** Material **
* * *

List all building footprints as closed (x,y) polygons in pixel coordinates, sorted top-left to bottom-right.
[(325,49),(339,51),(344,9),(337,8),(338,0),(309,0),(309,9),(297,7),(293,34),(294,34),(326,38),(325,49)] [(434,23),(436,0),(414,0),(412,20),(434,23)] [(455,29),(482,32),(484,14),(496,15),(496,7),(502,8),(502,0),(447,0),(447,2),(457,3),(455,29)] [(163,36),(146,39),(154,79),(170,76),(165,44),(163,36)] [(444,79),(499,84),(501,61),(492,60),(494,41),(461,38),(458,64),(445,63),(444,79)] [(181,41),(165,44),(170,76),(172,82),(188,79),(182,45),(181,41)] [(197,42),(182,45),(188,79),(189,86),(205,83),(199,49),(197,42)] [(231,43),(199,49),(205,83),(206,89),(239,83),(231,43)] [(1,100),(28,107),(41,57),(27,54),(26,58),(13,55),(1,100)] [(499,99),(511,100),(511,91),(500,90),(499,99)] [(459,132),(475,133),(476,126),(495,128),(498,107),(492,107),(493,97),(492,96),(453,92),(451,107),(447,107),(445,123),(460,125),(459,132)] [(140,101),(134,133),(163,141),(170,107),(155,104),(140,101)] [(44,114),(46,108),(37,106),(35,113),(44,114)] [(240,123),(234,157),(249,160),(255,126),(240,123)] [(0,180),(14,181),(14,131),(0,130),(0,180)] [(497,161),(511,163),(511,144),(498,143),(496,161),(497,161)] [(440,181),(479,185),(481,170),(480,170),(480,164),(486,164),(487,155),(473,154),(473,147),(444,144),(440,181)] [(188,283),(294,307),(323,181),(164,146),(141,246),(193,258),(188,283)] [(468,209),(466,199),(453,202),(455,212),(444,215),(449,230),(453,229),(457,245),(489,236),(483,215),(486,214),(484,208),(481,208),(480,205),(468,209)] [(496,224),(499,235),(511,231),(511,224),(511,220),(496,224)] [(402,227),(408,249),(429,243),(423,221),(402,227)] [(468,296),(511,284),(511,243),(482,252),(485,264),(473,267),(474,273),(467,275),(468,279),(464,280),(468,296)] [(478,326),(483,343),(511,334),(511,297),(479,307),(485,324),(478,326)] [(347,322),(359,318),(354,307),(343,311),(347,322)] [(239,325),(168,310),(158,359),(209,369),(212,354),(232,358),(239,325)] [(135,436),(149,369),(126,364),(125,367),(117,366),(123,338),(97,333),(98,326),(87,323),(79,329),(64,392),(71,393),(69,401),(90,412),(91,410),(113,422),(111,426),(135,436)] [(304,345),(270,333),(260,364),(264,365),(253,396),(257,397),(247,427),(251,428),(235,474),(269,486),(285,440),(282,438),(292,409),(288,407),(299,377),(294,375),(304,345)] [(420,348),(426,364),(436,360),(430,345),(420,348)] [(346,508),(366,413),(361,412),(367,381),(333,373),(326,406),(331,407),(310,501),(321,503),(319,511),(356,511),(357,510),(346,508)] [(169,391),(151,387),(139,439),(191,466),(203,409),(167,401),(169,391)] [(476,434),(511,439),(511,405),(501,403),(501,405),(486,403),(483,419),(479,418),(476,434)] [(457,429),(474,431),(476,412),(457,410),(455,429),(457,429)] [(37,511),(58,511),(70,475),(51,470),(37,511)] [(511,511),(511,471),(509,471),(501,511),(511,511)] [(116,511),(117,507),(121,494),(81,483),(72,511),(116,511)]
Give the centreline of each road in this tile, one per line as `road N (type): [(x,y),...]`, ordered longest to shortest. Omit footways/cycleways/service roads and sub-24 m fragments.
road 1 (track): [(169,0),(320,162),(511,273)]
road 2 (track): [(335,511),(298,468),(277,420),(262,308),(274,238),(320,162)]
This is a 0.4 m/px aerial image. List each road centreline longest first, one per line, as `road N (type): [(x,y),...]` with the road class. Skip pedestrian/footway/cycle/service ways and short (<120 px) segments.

* * *

** Objetivo **
Transcribe todas las líneas anteriores sin modificar ningún carácter.

** Respuesta **
List all building footprints as closed (x,y) polygons in pixel coordinates, sorted top-left to bottom-right.
[(325,49),(339,51),(344,9),(337,8),(338,0),(309,0),(309,9),(297,7),(293,34),(294,34),(326,38),(325,49)] [(434,23),(436,0),(414,0),(412,20),(434,23)] [(455,29),(482,32),(484,14),(496,15),(496,7),(502,8),(502,0),(447,0),(447,2),(457,3),(455,29)] [(163,36),(146,39),(154,79),(170,76),(165,44),(163,36)] [(444,79),(499,84),(501,61),(492,60),(494,41),(461,38),(458,64),(445,63),(444,79)] [(181,41),(165,44),(170,76),(172,82),(188,79),(182,45),(181,41)] [(197,42),(182,45),(188,79),(189,86),(205,83),(199,49),(197,42)] [(231,43),(199,49),(205,83),(206,89),(239,83),(231,43)] [(1,100),(28,107),(41,57),(27,54),(26,58),(13,55),(1,100)] [(499,99),(511,100),(511,91),(500,90),(499,99)] [(459,132),(475,133),(476,126),(495,128),(498,107),(492,107),(493,97),(492,96),(453,92),(451,107),(447,107),(445,123),(460,125),(459,132)] [(140,101),(134,133),(163,141),(170,107),(155,104),(140,101)] [(44,114),(46,108),(37,106),(35,113),(44,114)] [(240,123),(234,157),(249,160),(255,126),(240,123)] [(0,180),(14,181),(14,131),(0,130),(0,180)] [(497,161),(511,163),(511,144),(498,143),(496,161),(497,161)] [(440,181),(479,185),(481,170),(480,170),(480,164),(486,164),(487,155),(473,154),(473,147),(444,144),(440,181)] [(188,283),(294,307),(323,181),(164,146),(141,246),(193,258),(188,283)] [(468,209),(466,199),(453,202),(455,212),(444,215),(449,230),(453,229),(457,245),(489,236),(483,215),(486,214),(484,208),(481,208),(480,205),(468,209)] [(496,224),(499,235),(511,231),(511,224),(511,220),(496,224)] [(402,227),(408,249),(429,243),(423,221),(402,227)] [(468,296),(511,284),(511,243),(482,252),(485,264),(473,267),(474,273),(467,275),(468,279),(464,280),(468,296)] [(478,326),(483,343),(511,334),(511,297),(479,307),(485,324),(478,326)] [(347,322),(359,318),(354,307),(343,311),(347,322)] [(239,325),(168,310),(158,359),(209,369),(212,354),(232,358),(239,325)] [(135,436),(149,369),(126,364),(125,367),(117,366),(123,338),(97,333),(98,326),(87,323),(79,329),(64,392),(71,393),(69,401),(90,412),(91,410),(113,422),(111,426),(135,436)] [(304,345),(270,333),(260,364),(264,365),(253,396),(257,397),(247,427),(251,428),(235,474),(269,486),(285,440),(282,438),(292,409),(288,407),(299,377),(294,375),(304,345)] [(420,348),(426,364),(436,360),(430,345),(420,348)] [(346,508),(366,413),(361,412),(367,381),(333,373),(326,406),(331,407),(310,501),(321,503),(319,511),(356,511),(357,510),(346,508)] [(169,391),(151,387),(139,439),(191,466),(203,409),(167,401),(169,391)] [(476,434),(511,439),(511,405),(501,403),(501,405),(486,403),(483,419),(479,418),(476,434)] [(457,429),(474,431),(476,412),(457,410),(455,429),(457,429)] [(37,511),(58,511),(70,475),(51,470),(37,511)] [(511,511),(511,471),(509,471),(501,511),(511,511)] [(116,511),(117,507),(121,494),(81,483),(72,511),(116,511)]
Give the centreline of each road in this tile, one per line as `road N (type): [(x,y),...]`, ordered longest to shortest. Omit footways/cycleways/service roads and sub-24 m fragments.
road 1 (track): [(169,0),(320,162),(511,273)]
road 2 (track): [(335,511),(298,468),(277,420),(262,308),(274,238),(320,162)]
This is a 0.4 m/px aerial image. List each road centreline longest first, one per line, as `road N (type): [(x,y),...]` with the road class. Skip pedestrian/footway/cycle/service ways and short (<120 px) segments.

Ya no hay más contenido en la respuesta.